Transcribe every entry that follows exactly, omitting all pictures.

--------------------

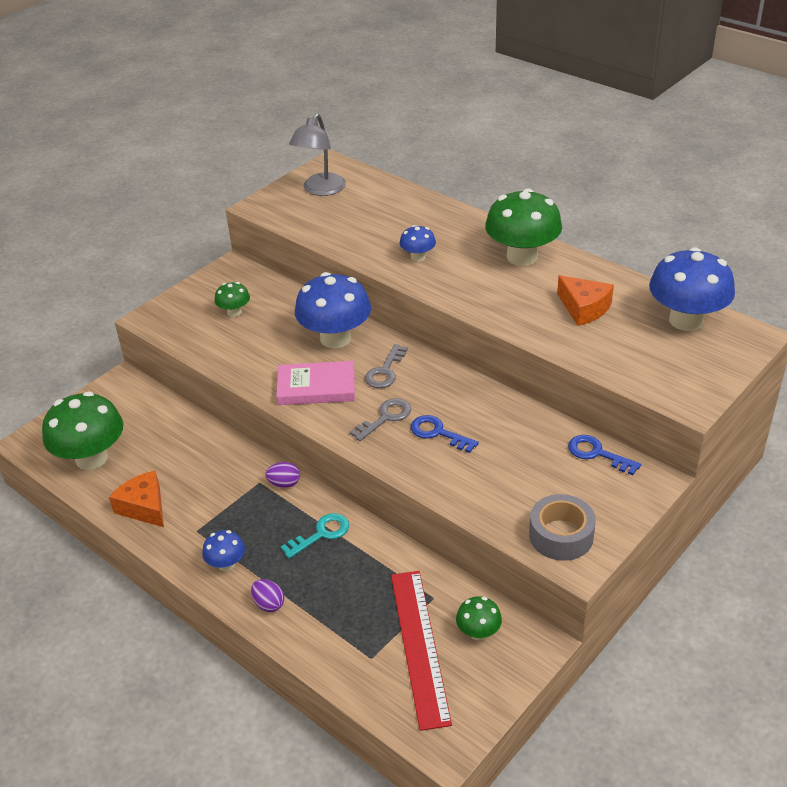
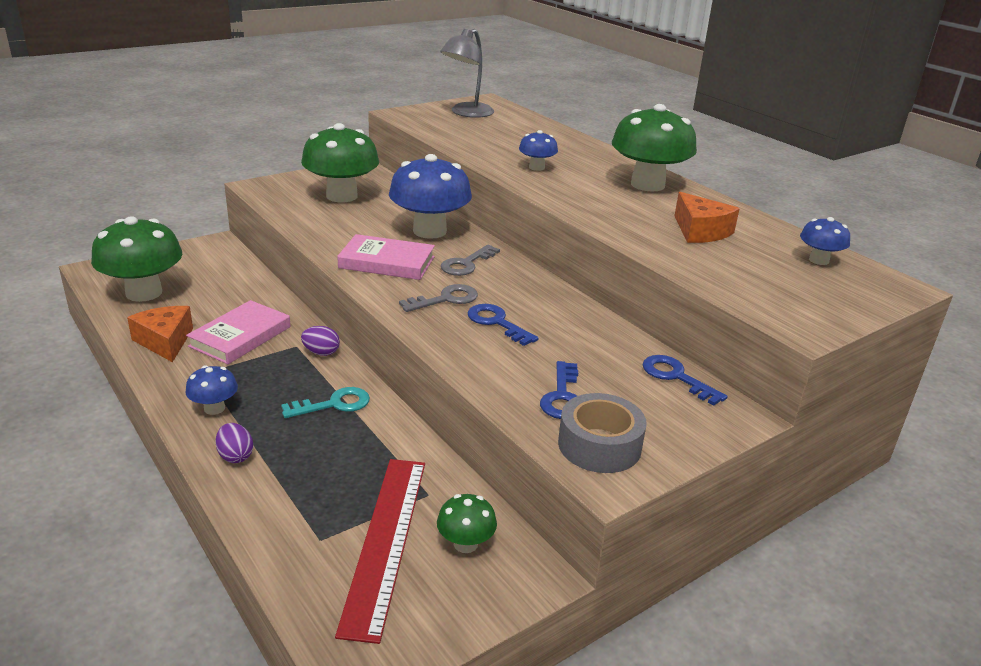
camera: 10 degrees right, 10 degrees down
green mushroom [215,282,250,317] -> green mushroom [301,123,379,202], size x2.06
blue mushroom [649,247,735,331] -> blue mushroom [800,217,850,265], size x0.49
none -> pink book [186,300,291,364]
none -> blue key [540,361,578,419]

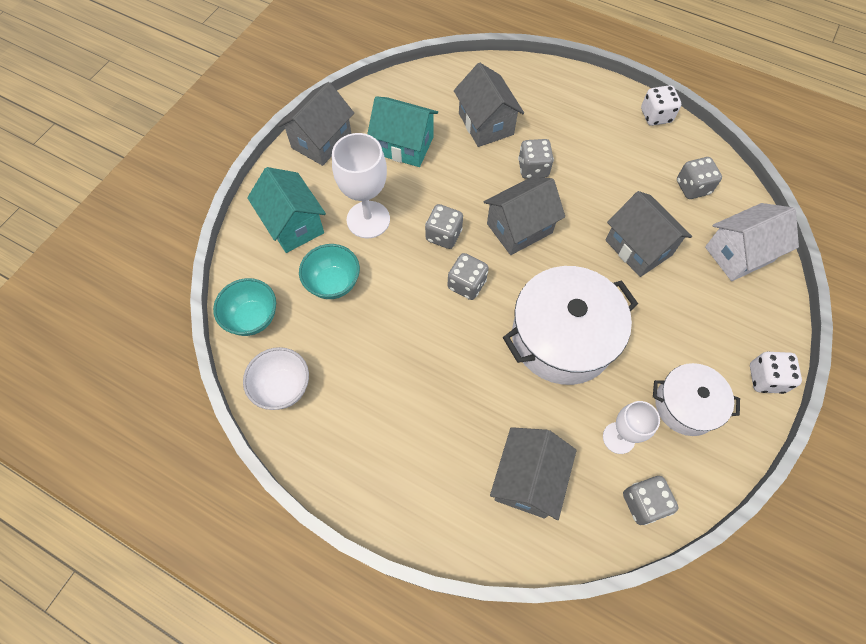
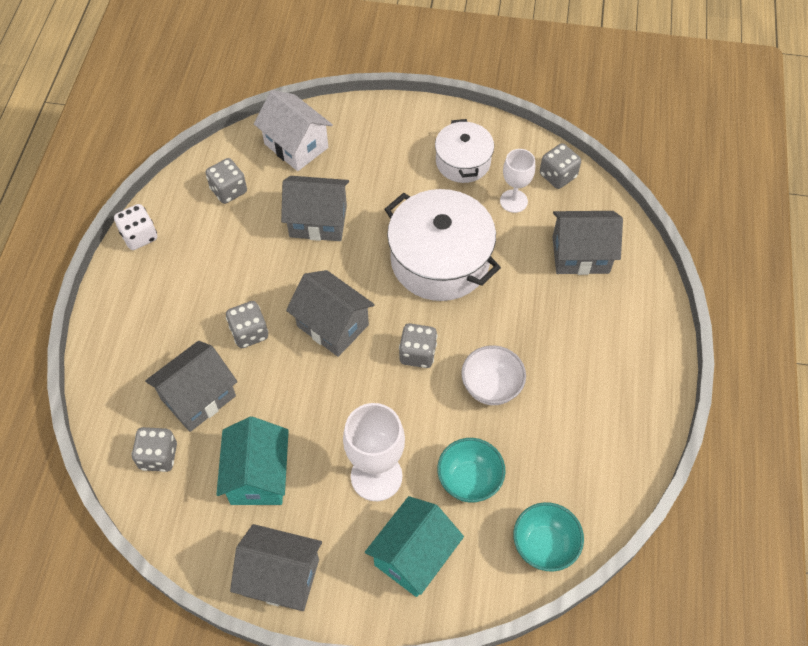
camera: 110 degrees left, 5 degrees down
white bowl [243,347,309,410] -> white bowl moved to [461,345,526,405]
grey dice [425,204,463,249] -> grey dice moved to [131,427,177,472]
grey house [605,191,692,277] -> grey house turned 60 degrees clockwise [281,176,349,241]
white dice [750,351,802,394] -> none

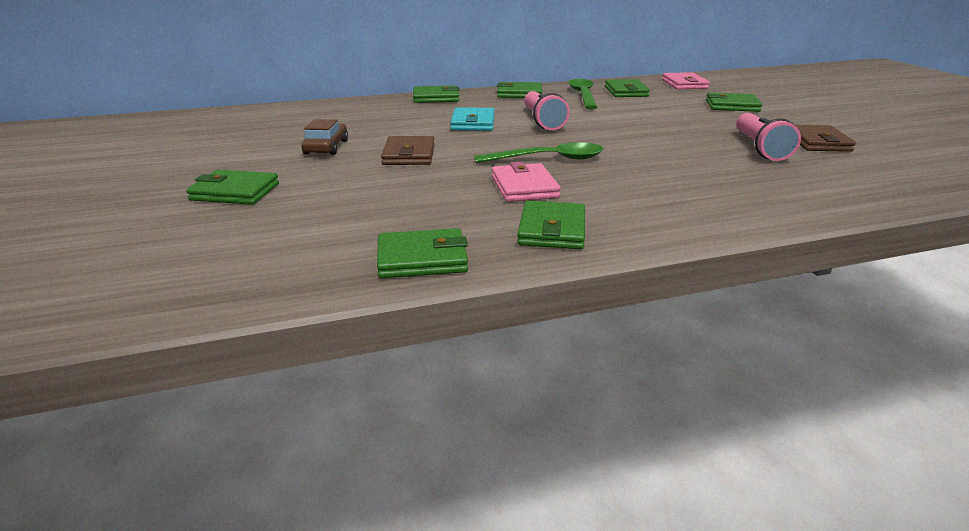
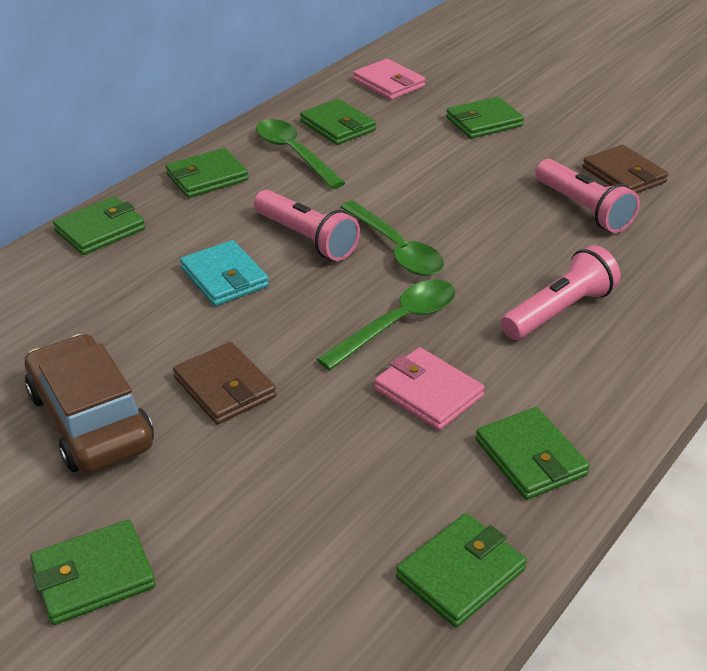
camera: 35 degrees left, 10 degrees up
brown car [301,119,348,155] -> brown car [25,334,154,473], size x1.71
none -> green spoon [340,201,444,276]
none -> pink flashlight [501,245,621,340]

--------------------

▸ **EXERCISE RESPONSE**:
camera: 10 degrees right, 10 degrees down
green mushroom [215,282,250,317] -> green mushroom [301,123,379,202], size x2.06
blue mushroom [649,247,735,331] -> blue mushroom [800,217,850,265], size x0.49
none -> pink book [186,300,291,364]
none -> blue key [540,361,578,419]

camera: 110 degrees left, 5 degrees down
white bowl [243,347,309,410] -> white bowl moved to [461,345,526,405]
grey dice [425,204,463,249] -> grey dice moved to [131,427,177,472]
grey house [605,191,692,277] -> grey house turned 60 degrees clockwise [281,176,349,241]
white dice [750,351,802,394] -> none

camera: 35 degrees left, 10 degrees up
brown car [301,119,348,155] -> brown car [25,334,154,473], size x1.71
none -> green spoon [340,201,444,276]
none -> pink flashlight [501,245,621,340]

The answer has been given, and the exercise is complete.